### Exercise brief
Please repeat exactly the lines below from the one containing "second_place: [187, 266]" down to the one containing "new: pink screwdriver", both included, and nothing else.

### Material for this task

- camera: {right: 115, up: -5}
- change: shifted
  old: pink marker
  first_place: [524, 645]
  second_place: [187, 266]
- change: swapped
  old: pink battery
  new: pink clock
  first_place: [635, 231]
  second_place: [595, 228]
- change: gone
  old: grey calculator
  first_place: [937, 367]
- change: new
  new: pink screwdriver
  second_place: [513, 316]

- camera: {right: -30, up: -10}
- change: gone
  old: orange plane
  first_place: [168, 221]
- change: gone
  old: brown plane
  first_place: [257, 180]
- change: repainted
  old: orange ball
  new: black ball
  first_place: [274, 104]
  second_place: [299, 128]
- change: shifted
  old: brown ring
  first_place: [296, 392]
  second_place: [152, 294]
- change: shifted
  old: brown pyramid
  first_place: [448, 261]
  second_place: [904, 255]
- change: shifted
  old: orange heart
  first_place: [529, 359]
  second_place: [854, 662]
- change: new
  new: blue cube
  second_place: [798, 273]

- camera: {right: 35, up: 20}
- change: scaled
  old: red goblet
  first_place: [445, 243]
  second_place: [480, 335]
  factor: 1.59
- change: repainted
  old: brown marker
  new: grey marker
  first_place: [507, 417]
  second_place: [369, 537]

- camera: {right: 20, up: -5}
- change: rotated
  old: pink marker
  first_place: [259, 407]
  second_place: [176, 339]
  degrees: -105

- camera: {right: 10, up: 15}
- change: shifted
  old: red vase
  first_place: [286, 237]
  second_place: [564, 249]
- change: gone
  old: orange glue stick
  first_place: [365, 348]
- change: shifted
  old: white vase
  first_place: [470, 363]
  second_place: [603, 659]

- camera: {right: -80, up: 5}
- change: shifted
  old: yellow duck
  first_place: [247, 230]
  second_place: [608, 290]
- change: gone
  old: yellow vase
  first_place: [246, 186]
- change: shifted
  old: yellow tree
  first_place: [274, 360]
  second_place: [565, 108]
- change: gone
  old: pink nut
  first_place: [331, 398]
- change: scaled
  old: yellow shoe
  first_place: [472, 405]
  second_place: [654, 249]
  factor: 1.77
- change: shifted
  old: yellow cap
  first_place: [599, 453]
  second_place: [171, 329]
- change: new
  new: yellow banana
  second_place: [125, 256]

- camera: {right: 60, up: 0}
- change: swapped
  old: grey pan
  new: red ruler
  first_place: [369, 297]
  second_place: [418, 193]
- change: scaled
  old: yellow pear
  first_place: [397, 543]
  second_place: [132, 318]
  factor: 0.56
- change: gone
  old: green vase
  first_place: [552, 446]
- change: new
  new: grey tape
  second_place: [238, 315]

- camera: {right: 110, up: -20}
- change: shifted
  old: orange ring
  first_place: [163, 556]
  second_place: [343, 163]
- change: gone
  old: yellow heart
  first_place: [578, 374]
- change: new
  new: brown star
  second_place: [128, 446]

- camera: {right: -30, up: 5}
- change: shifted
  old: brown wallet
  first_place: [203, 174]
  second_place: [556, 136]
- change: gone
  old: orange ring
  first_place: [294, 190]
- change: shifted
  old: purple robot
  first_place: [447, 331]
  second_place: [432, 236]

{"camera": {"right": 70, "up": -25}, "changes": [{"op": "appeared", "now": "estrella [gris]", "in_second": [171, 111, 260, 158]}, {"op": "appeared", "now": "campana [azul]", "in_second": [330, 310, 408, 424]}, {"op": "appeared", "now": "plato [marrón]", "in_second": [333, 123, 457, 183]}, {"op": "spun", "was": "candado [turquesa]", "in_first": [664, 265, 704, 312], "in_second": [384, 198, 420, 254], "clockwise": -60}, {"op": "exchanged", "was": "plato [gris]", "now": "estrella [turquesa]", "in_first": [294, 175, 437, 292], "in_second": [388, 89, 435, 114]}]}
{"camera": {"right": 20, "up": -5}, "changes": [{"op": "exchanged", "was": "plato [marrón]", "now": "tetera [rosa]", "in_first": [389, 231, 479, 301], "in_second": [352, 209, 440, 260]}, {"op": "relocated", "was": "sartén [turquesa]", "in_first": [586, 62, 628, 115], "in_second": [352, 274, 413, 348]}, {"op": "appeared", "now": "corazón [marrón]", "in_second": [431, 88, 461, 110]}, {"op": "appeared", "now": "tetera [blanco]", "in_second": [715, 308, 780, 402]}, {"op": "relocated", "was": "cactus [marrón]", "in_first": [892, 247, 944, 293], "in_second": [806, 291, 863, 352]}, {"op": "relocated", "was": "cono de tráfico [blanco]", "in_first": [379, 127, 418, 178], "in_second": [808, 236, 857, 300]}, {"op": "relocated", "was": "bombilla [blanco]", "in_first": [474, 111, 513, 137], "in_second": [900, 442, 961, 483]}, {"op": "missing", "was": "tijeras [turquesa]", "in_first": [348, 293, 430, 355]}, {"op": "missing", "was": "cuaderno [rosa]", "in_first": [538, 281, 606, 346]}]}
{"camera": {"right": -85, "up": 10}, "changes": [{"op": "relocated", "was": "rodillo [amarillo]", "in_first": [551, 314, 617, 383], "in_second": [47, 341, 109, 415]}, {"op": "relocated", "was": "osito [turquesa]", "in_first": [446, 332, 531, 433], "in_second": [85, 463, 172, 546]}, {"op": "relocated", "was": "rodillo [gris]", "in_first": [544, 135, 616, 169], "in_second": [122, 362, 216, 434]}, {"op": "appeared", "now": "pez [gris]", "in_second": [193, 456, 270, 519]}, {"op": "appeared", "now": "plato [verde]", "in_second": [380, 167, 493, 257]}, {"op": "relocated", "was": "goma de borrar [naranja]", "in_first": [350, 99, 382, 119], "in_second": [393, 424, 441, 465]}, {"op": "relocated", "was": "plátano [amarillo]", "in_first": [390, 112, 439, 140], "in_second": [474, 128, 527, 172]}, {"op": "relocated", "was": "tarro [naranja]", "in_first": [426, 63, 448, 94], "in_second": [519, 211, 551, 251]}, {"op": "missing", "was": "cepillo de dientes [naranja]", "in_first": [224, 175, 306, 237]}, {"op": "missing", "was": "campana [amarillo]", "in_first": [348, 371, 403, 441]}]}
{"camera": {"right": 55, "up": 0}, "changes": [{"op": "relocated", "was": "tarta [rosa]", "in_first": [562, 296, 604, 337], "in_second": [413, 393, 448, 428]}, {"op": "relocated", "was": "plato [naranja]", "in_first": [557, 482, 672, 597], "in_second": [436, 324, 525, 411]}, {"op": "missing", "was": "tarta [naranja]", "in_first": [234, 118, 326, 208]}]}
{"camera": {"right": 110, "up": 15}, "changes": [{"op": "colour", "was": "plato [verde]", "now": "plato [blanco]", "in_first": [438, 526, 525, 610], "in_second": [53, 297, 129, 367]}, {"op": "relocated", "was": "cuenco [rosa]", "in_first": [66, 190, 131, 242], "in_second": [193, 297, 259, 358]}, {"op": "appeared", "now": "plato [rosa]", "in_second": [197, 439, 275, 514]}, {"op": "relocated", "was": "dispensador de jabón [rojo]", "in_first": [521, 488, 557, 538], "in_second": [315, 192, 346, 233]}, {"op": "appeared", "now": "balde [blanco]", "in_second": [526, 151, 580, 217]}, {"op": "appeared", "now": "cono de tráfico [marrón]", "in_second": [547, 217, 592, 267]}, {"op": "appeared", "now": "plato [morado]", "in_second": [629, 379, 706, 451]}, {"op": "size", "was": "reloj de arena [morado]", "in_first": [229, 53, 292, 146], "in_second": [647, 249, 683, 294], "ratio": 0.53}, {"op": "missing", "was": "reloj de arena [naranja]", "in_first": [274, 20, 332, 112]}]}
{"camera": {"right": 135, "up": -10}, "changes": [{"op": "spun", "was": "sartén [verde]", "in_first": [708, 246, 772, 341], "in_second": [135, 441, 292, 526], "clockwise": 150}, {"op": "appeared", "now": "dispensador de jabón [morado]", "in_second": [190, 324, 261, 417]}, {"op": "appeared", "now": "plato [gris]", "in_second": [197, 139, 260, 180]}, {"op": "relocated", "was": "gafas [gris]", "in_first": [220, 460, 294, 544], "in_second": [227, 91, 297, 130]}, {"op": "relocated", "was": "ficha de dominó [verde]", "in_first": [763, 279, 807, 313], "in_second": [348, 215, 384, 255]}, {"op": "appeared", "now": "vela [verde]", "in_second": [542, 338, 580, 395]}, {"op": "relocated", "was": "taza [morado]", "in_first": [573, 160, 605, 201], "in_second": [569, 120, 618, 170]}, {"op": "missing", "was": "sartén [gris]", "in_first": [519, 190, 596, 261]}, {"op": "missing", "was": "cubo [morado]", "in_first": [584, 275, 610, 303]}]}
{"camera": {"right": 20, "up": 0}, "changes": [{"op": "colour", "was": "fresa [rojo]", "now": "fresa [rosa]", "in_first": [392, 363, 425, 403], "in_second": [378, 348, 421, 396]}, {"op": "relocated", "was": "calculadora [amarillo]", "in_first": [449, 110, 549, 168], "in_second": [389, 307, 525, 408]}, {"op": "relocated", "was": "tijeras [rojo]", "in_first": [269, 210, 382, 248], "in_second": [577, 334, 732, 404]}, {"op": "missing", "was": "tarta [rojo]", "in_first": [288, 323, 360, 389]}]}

### Solution below
  second_place: [187, 266]
- change: swapped
  old: pink battery
  new: pink clock
  first_place: [635, 231]
  second_place: [595, 228]
- change: gone
  old: grey calculator
  first_place: [937, 367]
- change: new
  new: pink screwdriver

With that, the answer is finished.